Start of Material for the task

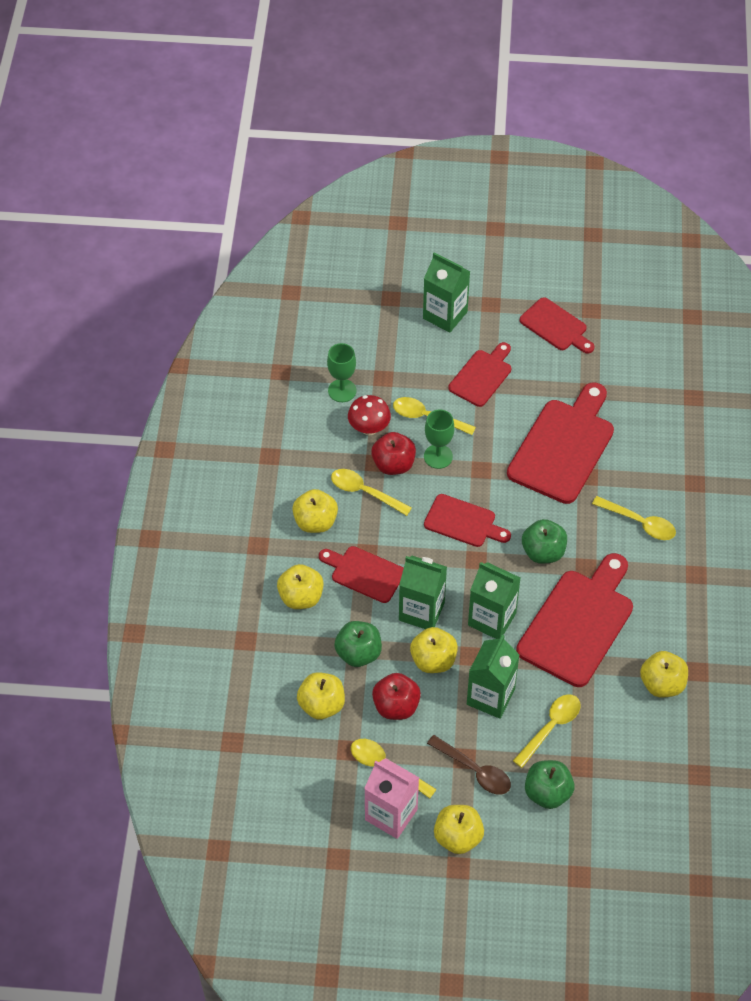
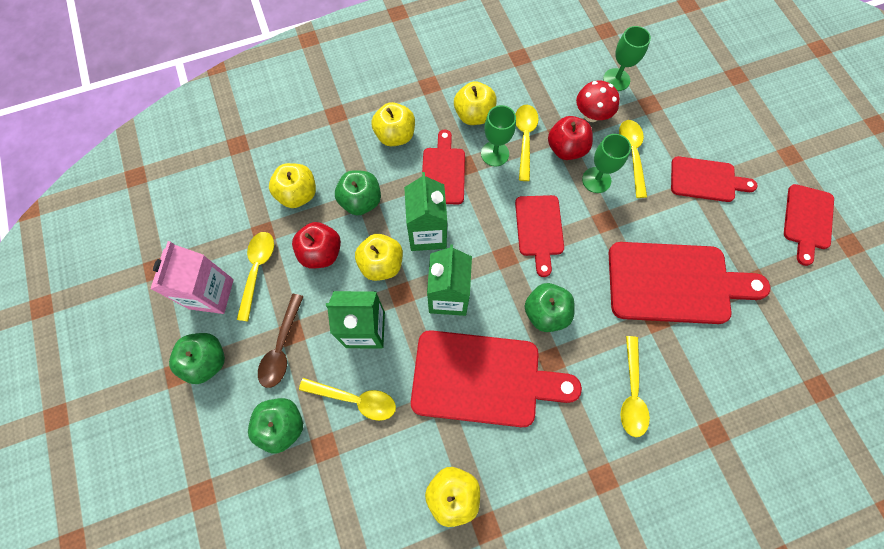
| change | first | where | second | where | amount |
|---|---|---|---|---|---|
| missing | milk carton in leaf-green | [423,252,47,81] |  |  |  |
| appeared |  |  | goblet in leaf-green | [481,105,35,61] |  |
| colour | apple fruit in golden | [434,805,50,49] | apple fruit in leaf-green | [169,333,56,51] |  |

End of Material for the task

• Task to carry out: Output the records above in their entirety and exactly, leaving out all images.

• Solved problem:
| change | first | where | second | where | amount |
|---|---|---|---|---|---|
| missing | milk carton in leaf-green | [423,252,47,81] |  |  |  |
| appeared |  |  | goblet in leaf-green | [481,105,35,61] |  |
| colour | apple fruit in golden | [434,805,50,49] | apple fruit in leaf-green | [169,333,56,51] |  |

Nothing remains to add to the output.